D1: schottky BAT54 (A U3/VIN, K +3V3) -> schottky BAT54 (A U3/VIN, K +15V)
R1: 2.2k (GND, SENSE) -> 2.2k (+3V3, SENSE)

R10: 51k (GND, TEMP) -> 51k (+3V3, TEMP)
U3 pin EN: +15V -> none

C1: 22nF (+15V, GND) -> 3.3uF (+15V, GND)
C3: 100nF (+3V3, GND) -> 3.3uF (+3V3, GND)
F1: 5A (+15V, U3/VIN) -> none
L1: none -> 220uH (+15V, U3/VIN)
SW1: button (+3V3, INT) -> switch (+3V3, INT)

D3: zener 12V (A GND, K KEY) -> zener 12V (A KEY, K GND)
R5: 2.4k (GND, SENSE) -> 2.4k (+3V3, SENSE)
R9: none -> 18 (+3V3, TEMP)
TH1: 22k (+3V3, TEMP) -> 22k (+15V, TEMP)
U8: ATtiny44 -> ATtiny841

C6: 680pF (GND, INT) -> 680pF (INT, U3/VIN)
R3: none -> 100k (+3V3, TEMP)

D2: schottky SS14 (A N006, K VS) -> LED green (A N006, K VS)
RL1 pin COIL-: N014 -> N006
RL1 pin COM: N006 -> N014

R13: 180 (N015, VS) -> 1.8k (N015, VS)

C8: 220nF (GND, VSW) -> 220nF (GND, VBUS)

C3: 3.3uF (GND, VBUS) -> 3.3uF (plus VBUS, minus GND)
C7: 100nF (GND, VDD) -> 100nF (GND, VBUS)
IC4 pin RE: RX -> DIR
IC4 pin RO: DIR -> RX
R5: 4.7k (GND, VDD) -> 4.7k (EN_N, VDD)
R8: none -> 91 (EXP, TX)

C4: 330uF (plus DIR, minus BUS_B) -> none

• EXERCISE AIM:
No line may be altered or left out when the data is written out.

• WRITTEN ANSWER:
D1: schottky BAT54 (A U3/VIN, K +3V3) -> schottky BAT54 (A U3/VIN, K +15V)
R1: 2.2k (GND, SENSE) -> 2.2k (+3V3, SENSE)

R10: 51k (GND, TEMP) -> 51k (+3V3, TEMP)
U3 pin EN: +15V -> none

C1: 22nF (+15V, GND) -> 3.3uF (+15V, GND)
C3: 100nF (+3V3, GND) -> 3.3uF (+3V3, GND)
F1: 5A (+15V, U3/VIN) -> none
L1: none -> 220uH (+15V, U3/VIN)
SW1: button (+3V3, INT) -> switch (+3V3, INT)

D3: zener 12V (A GND, K KEY) -> zener 12V (A KEY, K GND)
R5: 2.4k (GND, SENSE) -> 2.4k (+3V3, SENSE)
R9: none -> 18 (+3V3, TEMP)
TH1: 22k (+3V3, TEMP) -> 22k (+15V, TEMP)
U8: ATtiny44 -> ATtiny841

C6: 680pF (GND, INT) -> 680pF (INT, U3/VIN)
R3: none -> 100k (+3V3, TEMP)

D2: schottky SS14 (A N006, K VS) -> LED green (A N006, K VS)
RL1 pin COIL-: N014 -> N006
RL1 pin COM: N006 -> N014

R13: 180 (N015, VS) -> 1.8k (N015, VS)

C8: 220nF (GND, VSW) -> 220nF (GND, VBUS)

C3: 3.3uF (GND, VBUS) -> 3.3uF (plus VBUS, minus GND)
C7: 100nF (GND, VDD) -> 100nF (GND, VBUS)
IC4 pin RE: RX -> DIR
IC4 pin RO: DIR -> RX
R5: 4.7k (GND, VDD) -> 4.7k (EN_N, VDD)
R8: none -> 91 (EXP, TX)

C4: 330uF (plus DIR, minus BUS_B) -> none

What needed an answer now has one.